# Your assignment:
Identify all lines below that hold "plus" and collect them.

# Provided information:

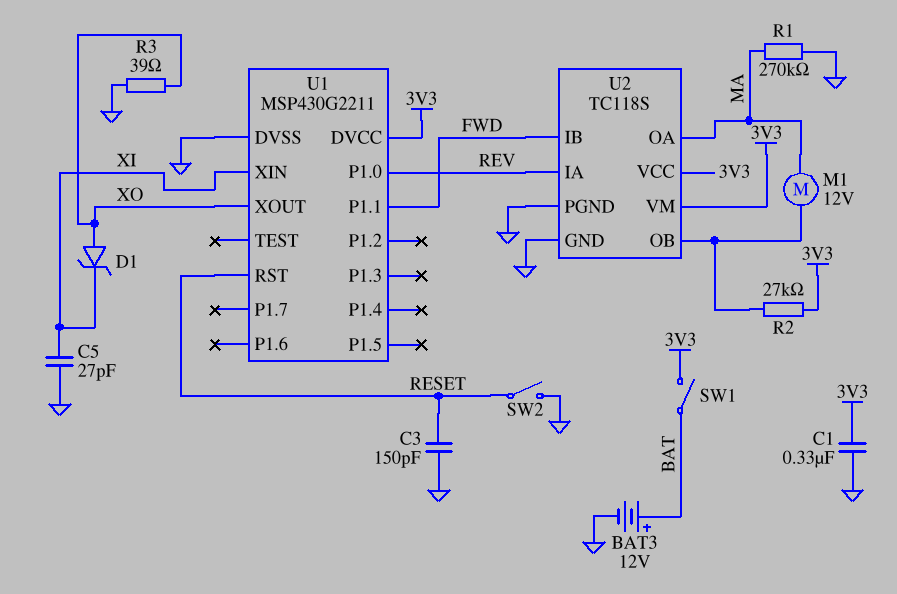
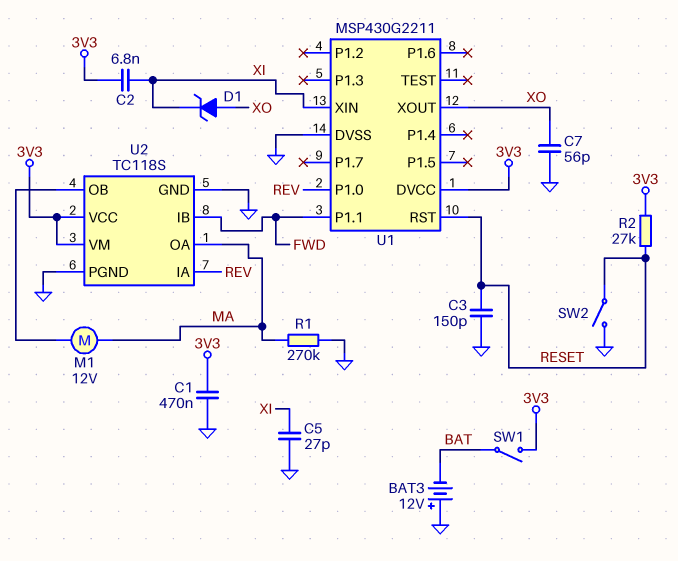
BAT3: 12V (plus BAT, minus GND) -> 12V (plus GND, minus BAT)
C1: 330nF (3V3, GND) -> 470nF (3V3, GND)
C2: none -> 6.8nF (3V3, XI)
C7: none -> 56pF (GND, XO)
R2: 27k (3V3, U2/OB) -> 27k (3V3, RESET)
R3: 39 (GND, XO) -> none

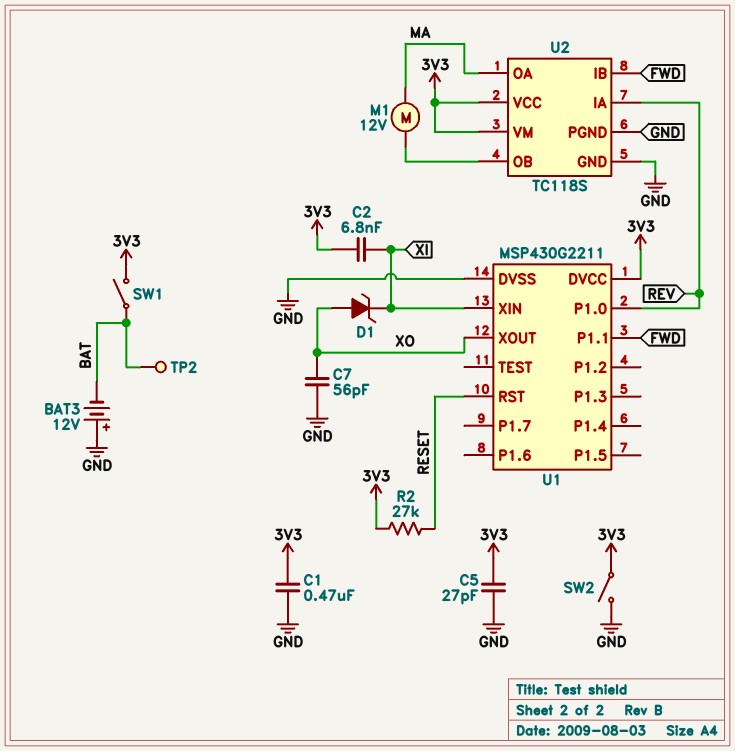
C3: 150pF (GND, RESET) -> none
C5: 27pF (GND, XI) -> 27pF (3V3, GND)
R1: 270k (GND, MA) -> none
SW2: switch (GND, RESET) -> switch (3V3, GND)
TP2: none -> test point (BAT)

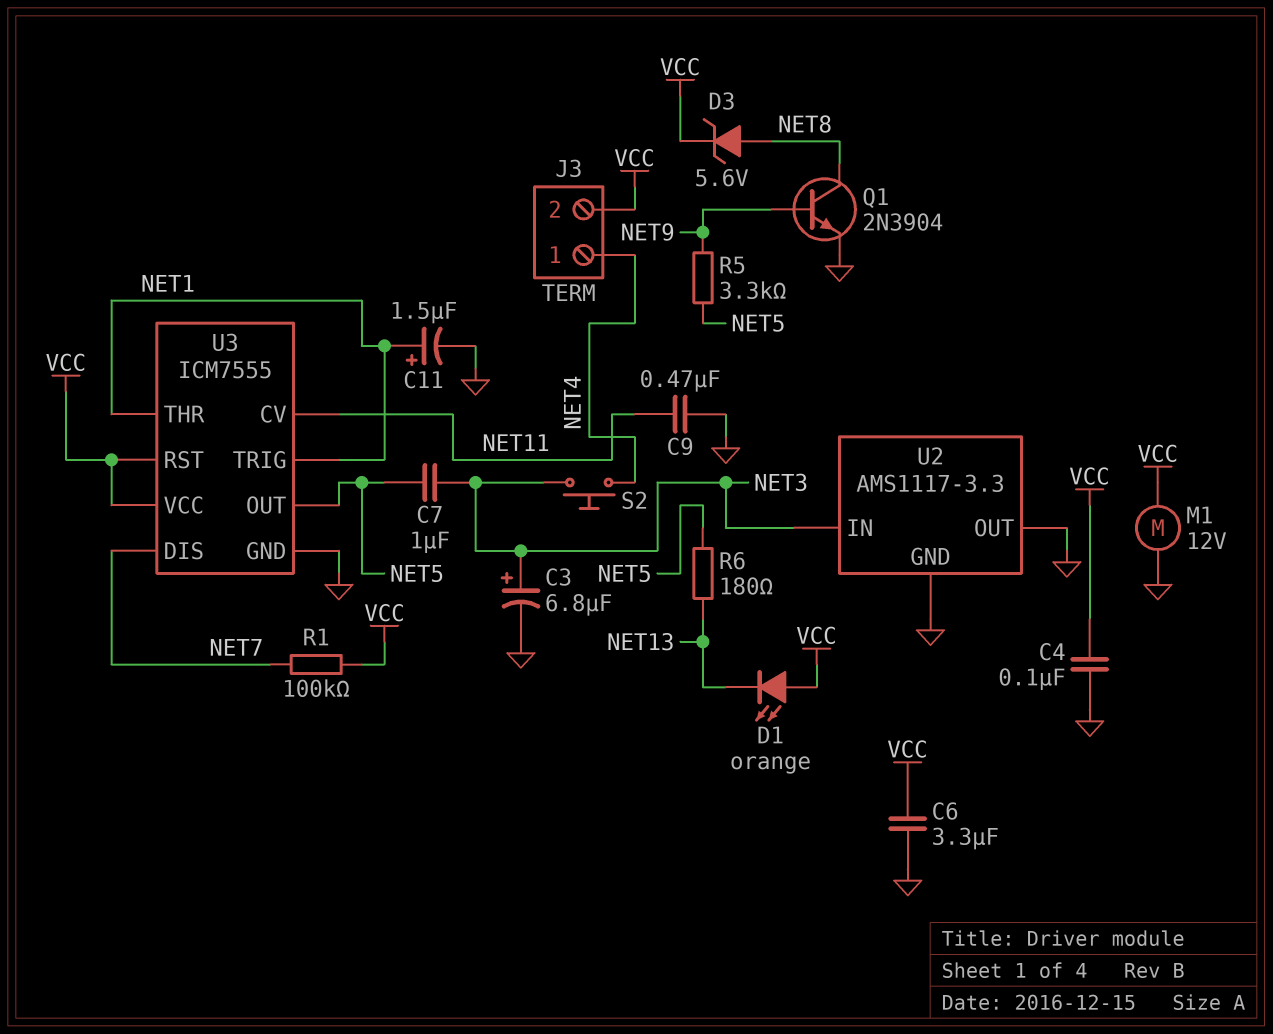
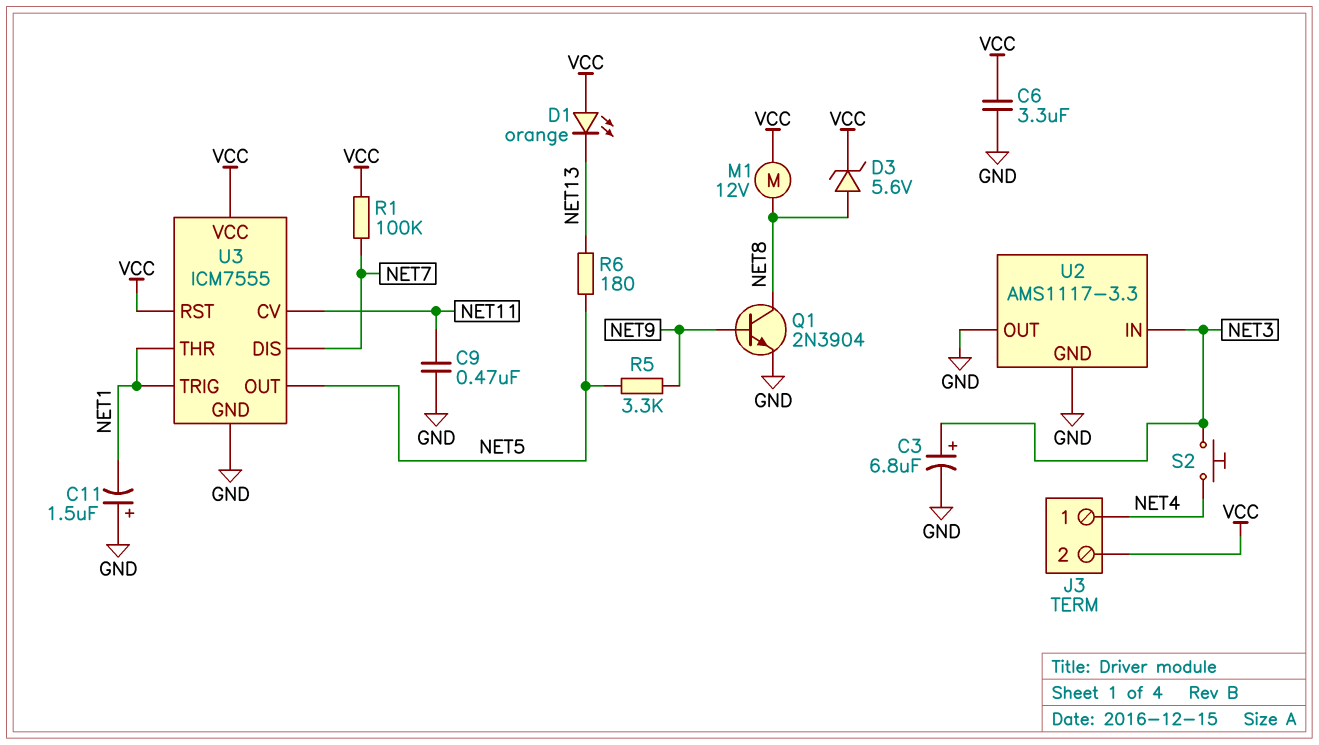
C4: 100nF (GND, VCC) -> none
C7: 1uF (NET3, NET5) -> none
C11: 1.5uF (plus NET1, minus GND) -> 1.5uF (plus GND, minus NET1)
M1: motor 12V (GND, VCC) -> motor 12V (NET8, VCC)

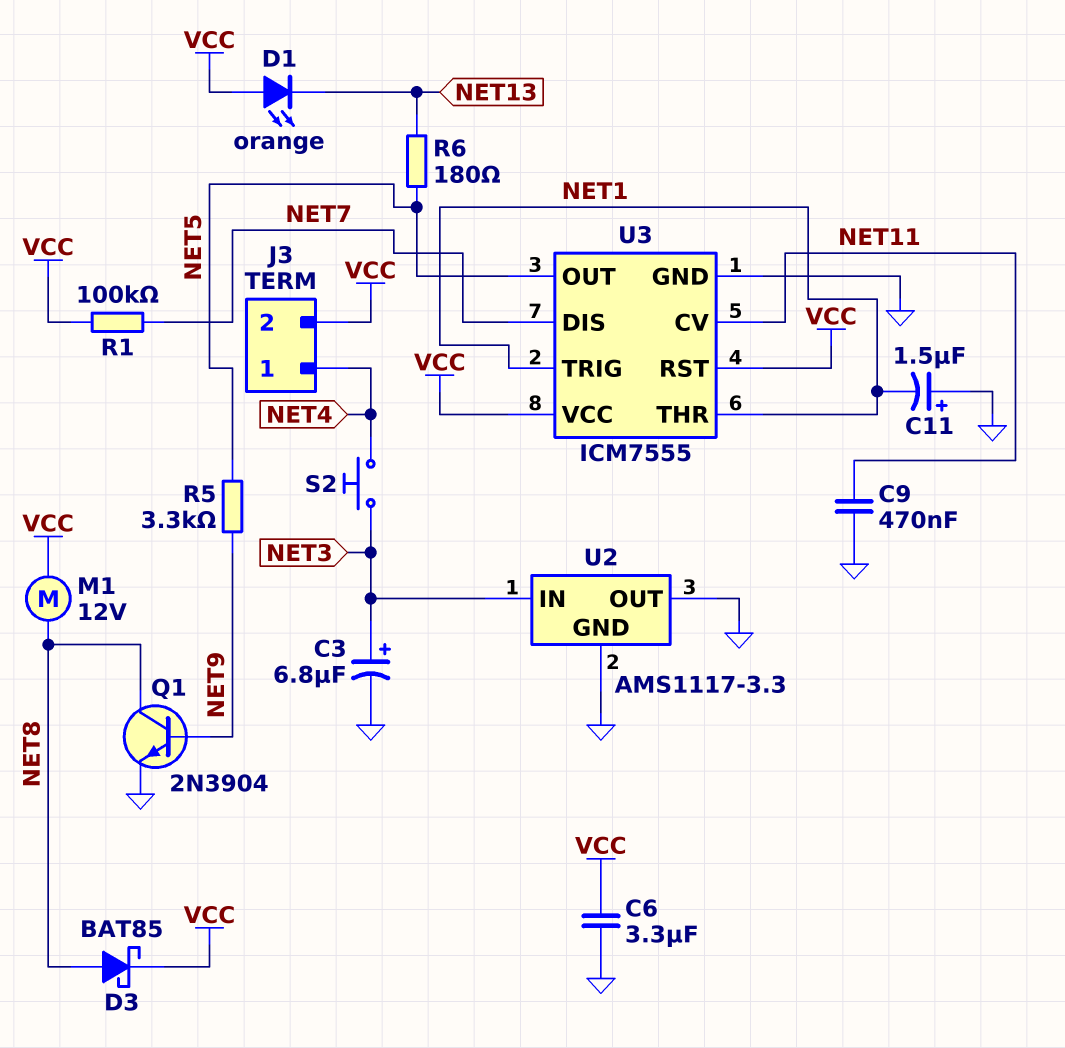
D3: zener 5.6V (A NET8, K VCC) -> schottky BAT85 (A NET8, K VCC)

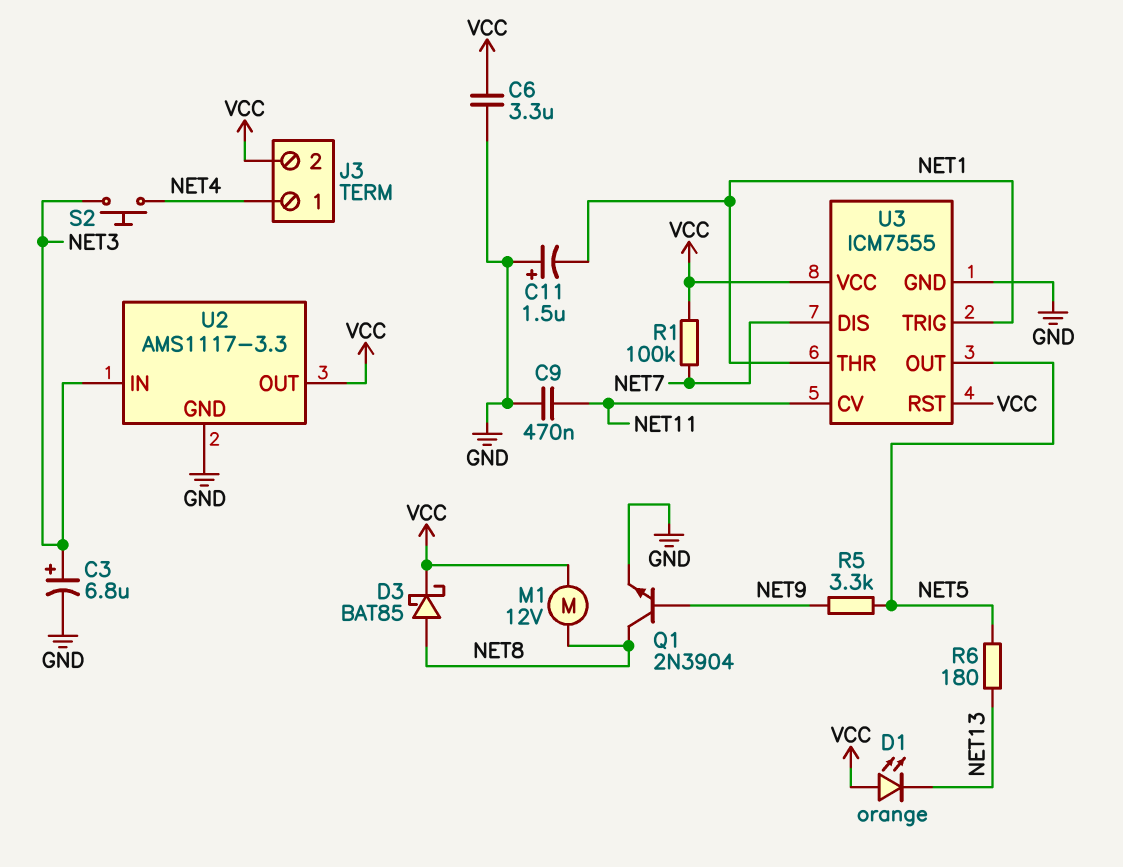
U2 pin OUT: GND -> VCC

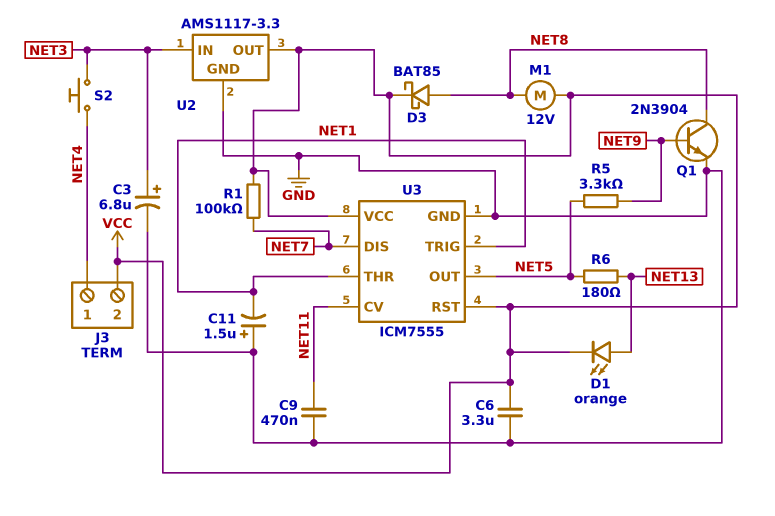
D1: LED orange (A VCC, K NET13) -> LED orange (A NET13, K VCC)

# Response:
BAT3: 12V (plus BAT, minus GND) -> 12V (plus GND, minus BAT)
C11: 1.5uF (plus NET1, minus GND) -> 1.5uF (plus GND, minus NET1)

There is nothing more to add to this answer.